"""

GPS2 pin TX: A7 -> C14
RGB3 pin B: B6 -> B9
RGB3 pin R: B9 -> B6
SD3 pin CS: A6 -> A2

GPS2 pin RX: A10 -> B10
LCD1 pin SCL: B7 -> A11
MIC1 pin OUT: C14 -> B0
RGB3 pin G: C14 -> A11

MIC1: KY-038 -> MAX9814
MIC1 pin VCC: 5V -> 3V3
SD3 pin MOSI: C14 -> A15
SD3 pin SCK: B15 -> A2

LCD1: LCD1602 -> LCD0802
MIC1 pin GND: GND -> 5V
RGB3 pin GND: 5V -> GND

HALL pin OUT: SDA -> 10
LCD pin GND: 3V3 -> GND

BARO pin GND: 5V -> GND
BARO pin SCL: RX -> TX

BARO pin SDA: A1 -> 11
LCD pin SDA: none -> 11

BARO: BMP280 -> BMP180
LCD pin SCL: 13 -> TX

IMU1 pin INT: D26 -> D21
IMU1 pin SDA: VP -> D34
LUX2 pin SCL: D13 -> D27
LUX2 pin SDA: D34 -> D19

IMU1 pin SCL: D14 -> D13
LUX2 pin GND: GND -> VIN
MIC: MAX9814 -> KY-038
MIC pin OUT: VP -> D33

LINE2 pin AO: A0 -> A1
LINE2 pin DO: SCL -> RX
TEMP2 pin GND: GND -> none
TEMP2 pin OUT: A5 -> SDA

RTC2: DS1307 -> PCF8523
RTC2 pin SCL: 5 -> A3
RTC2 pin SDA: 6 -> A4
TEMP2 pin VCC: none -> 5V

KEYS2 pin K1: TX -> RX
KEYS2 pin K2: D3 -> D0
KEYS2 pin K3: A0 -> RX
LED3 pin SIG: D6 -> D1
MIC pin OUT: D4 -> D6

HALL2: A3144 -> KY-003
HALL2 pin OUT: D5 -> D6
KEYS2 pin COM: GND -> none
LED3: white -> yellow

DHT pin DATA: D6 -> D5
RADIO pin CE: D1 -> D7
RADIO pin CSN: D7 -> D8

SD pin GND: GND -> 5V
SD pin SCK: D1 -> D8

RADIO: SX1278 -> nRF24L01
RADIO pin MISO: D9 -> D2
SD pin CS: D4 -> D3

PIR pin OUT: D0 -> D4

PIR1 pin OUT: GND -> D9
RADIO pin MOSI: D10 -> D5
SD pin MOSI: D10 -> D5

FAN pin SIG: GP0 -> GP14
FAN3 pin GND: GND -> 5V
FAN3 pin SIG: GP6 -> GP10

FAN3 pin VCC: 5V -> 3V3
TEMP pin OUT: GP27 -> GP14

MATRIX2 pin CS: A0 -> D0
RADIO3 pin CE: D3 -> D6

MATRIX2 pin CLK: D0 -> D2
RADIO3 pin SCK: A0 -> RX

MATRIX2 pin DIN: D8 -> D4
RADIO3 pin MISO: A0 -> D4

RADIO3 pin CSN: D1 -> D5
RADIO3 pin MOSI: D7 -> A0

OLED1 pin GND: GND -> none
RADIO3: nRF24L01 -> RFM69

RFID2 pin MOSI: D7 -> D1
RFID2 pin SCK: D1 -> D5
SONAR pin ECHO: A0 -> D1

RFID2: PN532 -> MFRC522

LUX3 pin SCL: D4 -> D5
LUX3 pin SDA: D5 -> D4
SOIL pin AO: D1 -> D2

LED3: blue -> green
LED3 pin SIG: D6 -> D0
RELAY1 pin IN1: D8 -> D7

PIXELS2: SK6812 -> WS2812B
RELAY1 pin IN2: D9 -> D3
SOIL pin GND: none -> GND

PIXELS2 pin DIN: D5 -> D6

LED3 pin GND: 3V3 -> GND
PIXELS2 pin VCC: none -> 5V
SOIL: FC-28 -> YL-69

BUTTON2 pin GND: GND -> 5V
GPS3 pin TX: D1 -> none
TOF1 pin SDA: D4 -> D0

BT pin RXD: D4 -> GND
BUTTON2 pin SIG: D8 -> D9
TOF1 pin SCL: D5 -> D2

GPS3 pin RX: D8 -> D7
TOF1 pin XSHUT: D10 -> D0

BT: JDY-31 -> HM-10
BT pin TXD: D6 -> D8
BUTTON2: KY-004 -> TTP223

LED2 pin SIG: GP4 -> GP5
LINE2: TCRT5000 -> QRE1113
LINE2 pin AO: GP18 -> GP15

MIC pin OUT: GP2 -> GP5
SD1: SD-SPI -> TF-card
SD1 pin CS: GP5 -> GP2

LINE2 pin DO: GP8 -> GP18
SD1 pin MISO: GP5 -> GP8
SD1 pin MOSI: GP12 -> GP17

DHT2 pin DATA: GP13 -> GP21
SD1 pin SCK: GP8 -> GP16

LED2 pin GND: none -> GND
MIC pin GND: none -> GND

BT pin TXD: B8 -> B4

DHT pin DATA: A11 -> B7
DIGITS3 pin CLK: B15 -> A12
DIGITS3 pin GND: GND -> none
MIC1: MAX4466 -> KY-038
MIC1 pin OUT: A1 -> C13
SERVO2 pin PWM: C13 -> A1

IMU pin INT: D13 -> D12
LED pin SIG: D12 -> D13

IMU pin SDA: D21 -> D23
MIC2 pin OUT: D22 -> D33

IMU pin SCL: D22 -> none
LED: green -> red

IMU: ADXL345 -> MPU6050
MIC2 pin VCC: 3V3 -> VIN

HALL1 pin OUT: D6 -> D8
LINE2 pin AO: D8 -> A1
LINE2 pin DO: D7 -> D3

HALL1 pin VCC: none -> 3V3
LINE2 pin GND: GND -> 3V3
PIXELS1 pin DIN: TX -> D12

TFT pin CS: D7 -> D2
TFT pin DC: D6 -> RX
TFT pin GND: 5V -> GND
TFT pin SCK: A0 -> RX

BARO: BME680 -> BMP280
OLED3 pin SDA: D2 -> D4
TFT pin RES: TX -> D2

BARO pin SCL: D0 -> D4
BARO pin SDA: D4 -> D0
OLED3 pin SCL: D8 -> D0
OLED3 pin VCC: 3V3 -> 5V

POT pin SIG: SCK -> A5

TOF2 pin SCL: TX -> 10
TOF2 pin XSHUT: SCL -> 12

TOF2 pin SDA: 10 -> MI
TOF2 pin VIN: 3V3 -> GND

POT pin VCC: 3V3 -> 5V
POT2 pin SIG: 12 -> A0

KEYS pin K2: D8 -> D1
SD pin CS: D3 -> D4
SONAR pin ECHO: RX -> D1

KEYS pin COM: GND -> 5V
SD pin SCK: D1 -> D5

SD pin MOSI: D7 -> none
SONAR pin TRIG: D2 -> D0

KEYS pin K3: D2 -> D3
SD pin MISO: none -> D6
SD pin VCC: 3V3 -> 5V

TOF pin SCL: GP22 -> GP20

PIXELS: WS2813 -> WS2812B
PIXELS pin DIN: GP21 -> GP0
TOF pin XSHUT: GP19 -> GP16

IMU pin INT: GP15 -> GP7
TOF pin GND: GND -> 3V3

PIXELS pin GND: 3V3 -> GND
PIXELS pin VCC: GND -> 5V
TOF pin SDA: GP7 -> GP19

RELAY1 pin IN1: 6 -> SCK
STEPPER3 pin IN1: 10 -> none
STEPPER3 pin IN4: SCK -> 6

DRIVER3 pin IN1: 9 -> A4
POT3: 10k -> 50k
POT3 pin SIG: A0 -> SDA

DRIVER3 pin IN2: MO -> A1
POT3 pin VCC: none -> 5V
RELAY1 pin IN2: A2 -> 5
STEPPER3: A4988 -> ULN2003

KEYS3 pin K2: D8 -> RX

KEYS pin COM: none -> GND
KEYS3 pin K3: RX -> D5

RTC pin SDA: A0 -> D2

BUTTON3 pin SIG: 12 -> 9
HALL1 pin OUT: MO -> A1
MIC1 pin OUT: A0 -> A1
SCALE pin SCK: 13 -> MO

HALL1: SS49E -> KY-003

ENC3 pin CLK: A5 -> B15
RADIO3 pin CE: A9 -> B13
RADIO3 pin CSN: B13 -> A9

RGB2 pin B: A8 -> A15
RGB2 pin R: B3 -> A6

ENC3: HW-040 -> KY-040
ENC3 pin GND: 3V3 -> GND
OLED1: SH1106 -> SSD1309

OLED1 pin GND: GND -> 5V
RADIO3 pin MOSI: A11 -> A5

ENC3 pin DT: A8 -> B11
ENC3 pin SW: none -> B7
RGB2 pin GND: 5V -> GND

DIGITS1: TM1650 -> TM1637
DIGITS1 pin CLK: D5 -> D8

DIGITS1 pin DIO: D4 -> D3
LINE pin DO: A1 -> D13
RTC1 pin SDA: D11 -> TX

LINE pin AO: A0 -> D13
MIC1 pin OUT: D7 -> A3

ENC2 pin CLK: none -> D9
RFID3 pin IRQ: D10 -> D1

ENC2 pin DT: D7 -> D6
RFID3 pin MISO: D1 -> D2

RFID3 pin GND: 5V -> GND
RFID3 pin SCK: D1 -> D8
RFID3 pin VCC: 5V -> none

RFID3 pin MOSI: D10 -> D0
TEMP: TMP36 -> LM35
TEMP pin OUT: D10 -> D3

"""

_Assignment_:
Please return only the lines above, starting at the line that has "RADIO pin CSN: D7 -> D8" and ending at the line that has "FAN3 pin SIG: GP6 -> GP10", keeping both and leaving each one unchanged.

_Answer below_:
RADIO pin CSN: D7 -> D8

SD pin GND: GND -> 5V
SD pin SCK: D1 -> D8

RADIO: SX1278 -> nRF24L01
RADIO pin MISO: D9 -> D2
SD pin CS: D4 -> D3

PIR pin OUT: D0 -> D4

PIR1 pin OUT: GND -> D9
RADIO pin MOSI: D10 -> D5
SD pin MOSI: D10 -> D5

FAN pin SIG: GP0 -> GP14
FAN3 pin GND: GND -> 5V
FAN3 pin SIG: GP6 -> GP10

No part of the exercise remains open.